→ Your assignment
Look through the listing below for lines containing the word "plus". State only their number.

→ Dataset extract
>>>
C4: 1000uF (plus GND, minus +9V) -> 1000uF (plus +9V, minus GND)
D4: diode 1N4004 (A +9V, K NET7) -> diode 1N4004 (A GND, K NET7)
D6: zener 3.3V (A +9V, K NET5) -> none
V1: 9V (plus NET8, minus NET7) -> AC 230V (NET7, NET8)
<<<
>>>
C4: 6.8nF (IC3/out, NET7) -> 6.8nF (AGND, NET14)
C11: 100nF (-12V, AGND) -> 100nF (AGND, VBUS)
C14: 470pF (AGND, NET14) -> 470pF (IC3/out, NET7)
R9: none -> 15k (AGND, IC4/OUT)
<<<
>>>
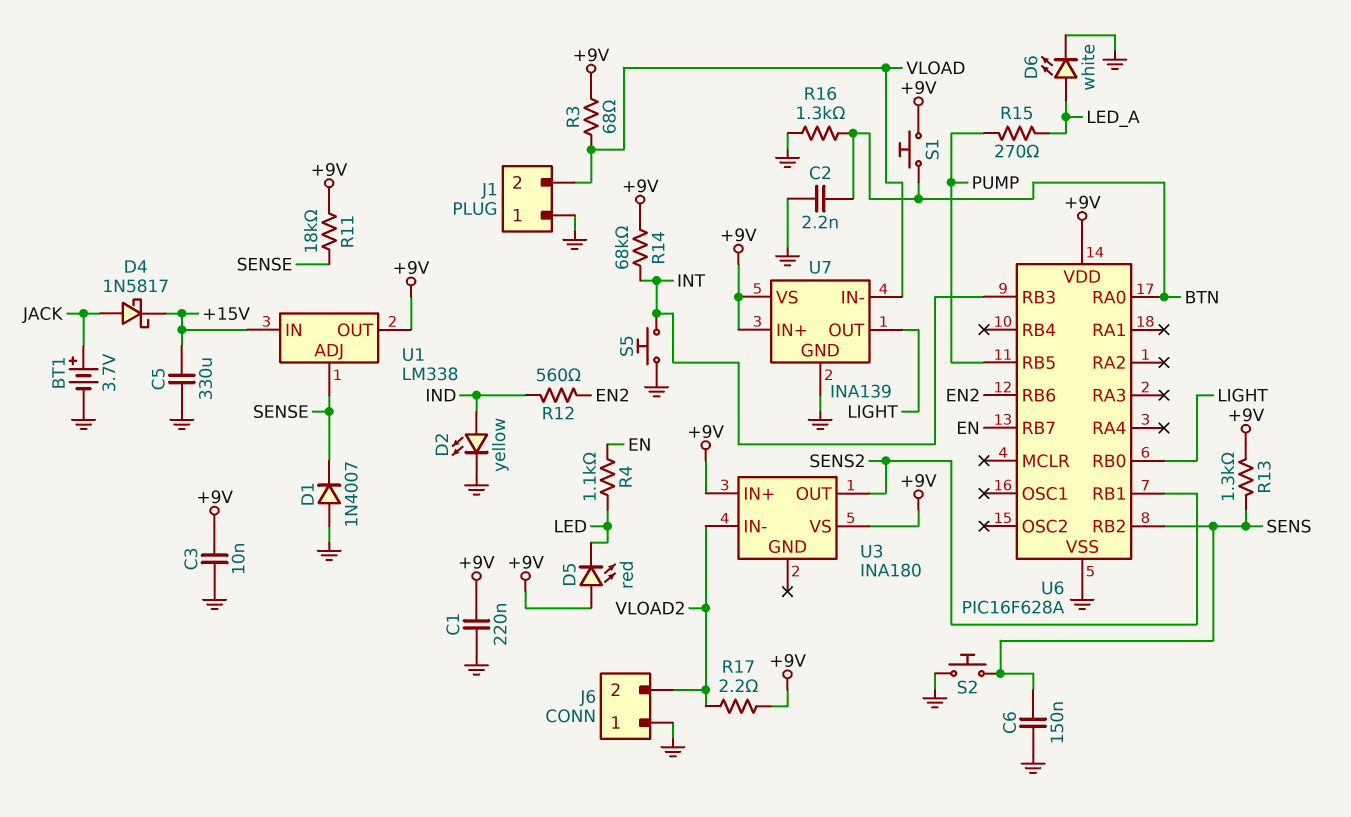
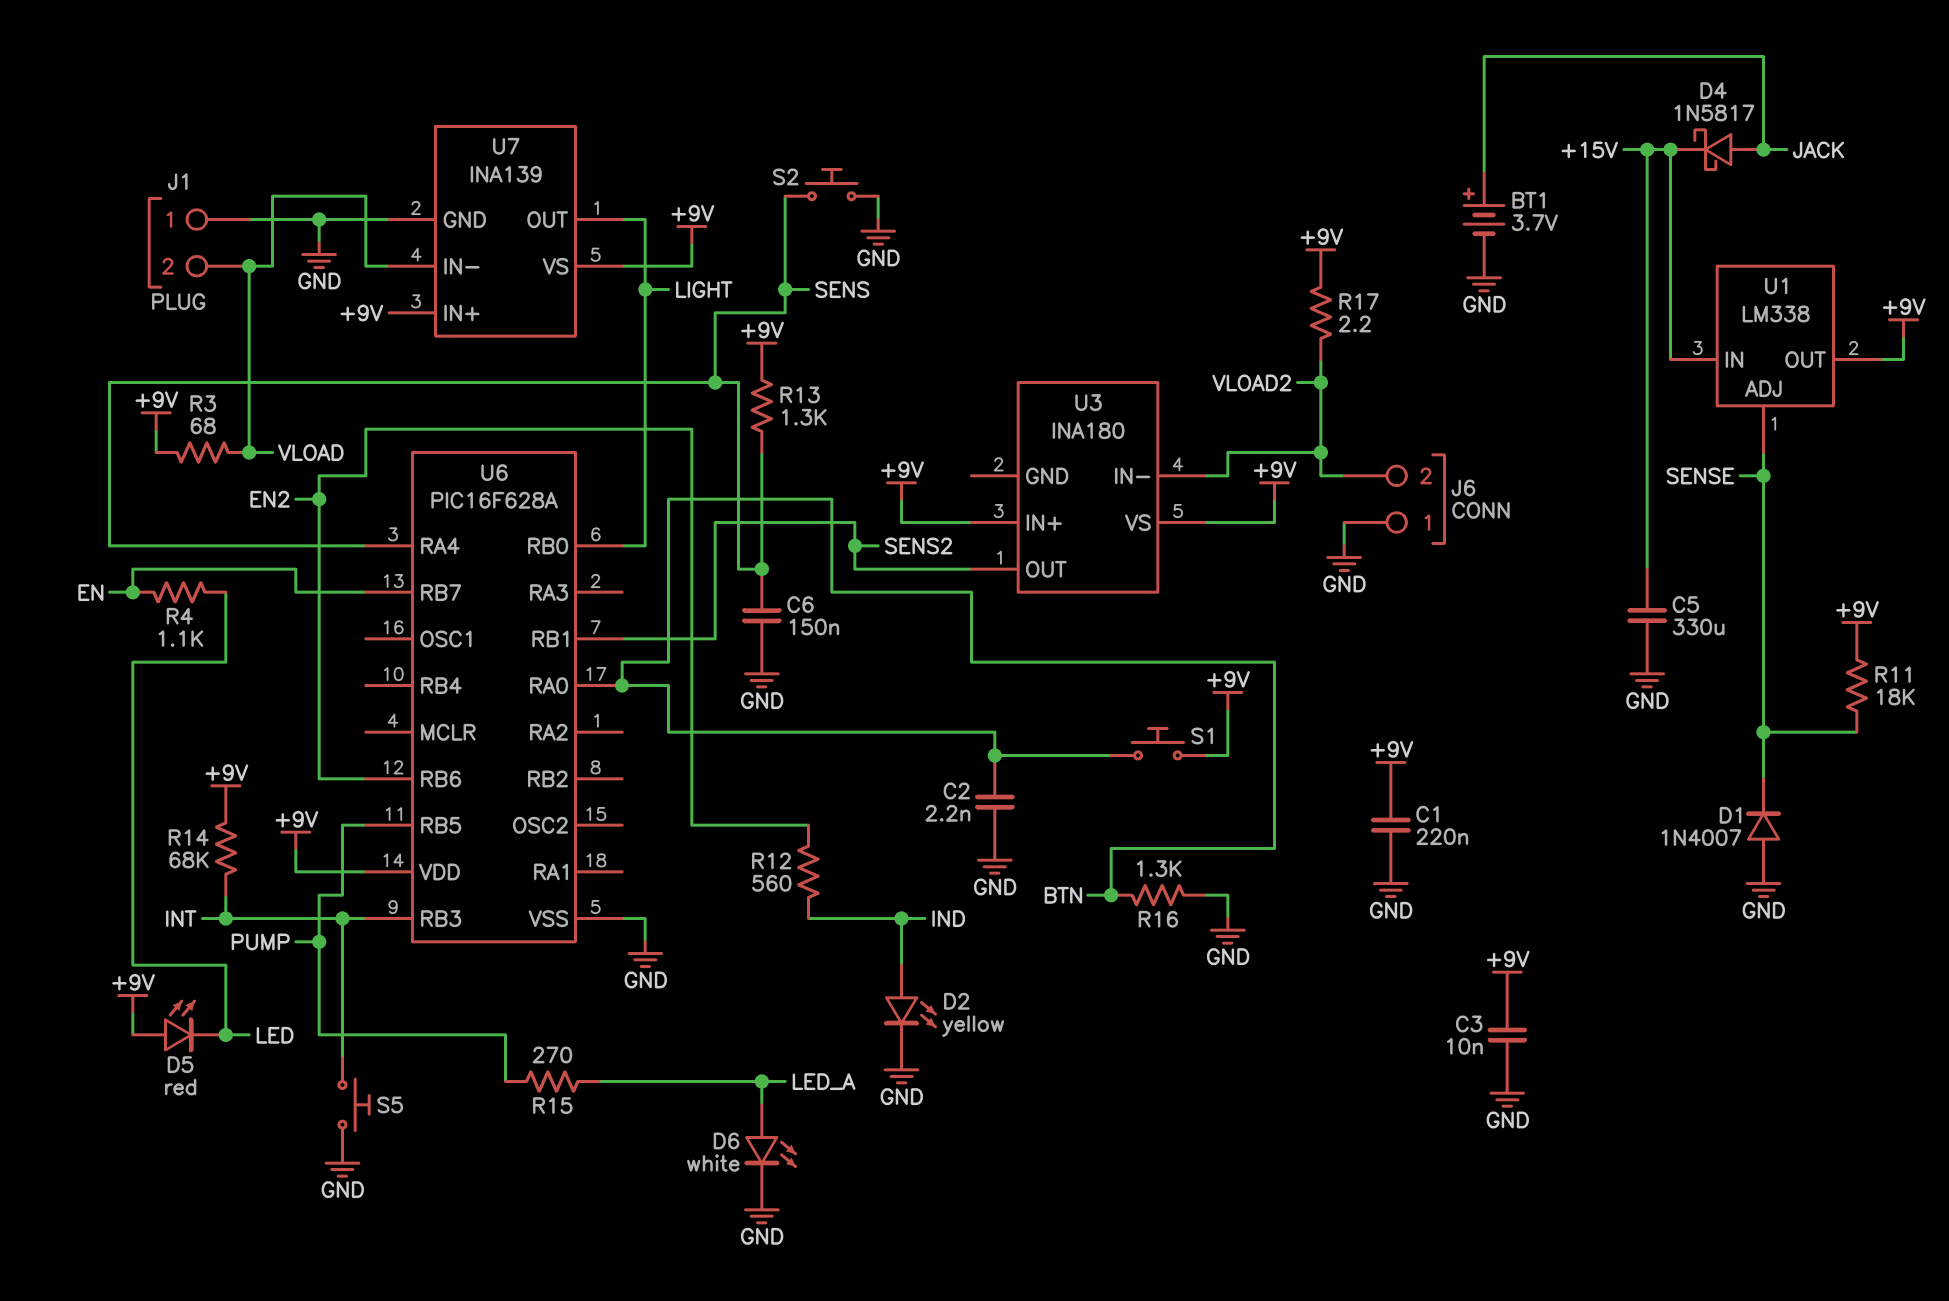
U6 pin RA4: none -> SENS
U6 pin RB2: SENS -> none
<<<
→ Result below
2